TASK REQUIREMENTS: Two lines in the data below mark the range: the one with "black rolling pin: 5 -> 3" and the one with "pink clock: 9 -> 7". Return both, along with every line between them, exactly.

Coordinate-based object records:
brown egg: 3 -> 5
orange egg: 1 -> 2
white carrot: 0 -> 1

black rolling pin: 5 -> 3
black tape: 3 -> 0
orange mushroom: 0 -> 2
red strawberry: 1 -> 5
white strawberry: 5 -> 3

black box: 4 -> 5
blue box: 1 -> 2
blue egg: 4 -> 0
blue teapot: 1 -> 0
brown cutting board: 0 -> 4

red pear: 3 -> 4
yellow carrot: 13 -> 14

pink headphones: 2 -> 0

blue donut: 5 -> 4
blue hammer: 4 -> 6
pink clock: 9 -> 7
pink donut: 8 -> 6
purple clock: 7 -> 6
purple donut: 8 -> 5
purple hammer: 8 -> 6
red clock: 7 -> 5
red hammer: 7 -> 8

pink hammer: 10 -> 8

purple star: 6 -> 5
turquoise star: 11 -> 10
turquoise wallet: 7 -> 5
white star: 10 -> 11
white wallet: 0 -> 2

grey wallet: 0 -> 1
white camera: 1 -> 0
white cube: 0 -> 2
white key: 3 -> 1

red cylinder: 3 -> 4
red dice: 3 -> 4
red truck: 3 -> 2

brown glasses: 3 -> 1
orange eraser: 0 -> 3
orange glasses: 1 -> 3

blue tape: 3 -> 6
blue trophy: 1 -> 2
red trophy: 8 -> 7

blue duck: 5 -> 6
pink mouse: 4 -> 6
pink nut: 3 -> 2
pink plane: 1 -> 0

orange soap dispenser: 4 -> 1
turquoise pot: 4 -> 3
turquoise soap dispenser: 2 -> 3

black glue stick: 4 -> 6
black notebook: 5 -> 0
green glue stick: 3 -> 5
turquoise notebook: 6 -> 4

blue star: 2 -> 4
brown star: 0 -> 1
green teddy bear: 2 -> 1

ANSWER AREA:
black rolling pin: 5 -> 3
black tape: 3 -> 0
orange mushroom: 0 -> 2
red strawberry: 1 -> 5
white strawberry: 5 -> 3

black box: 4 -> 5
blue box: 1 -> 2
blue egg: 4 -> 0
blue teapot: 1 -> 0
brown cutting board: 0 -> 4

red pear: 3 -> 4
yellow carrot: 13 -> 14

pink headphones: 2 -> 0

blue donut: 5 -> 4
blue hammer: 4 -> 6
pink clock: 9 -> 7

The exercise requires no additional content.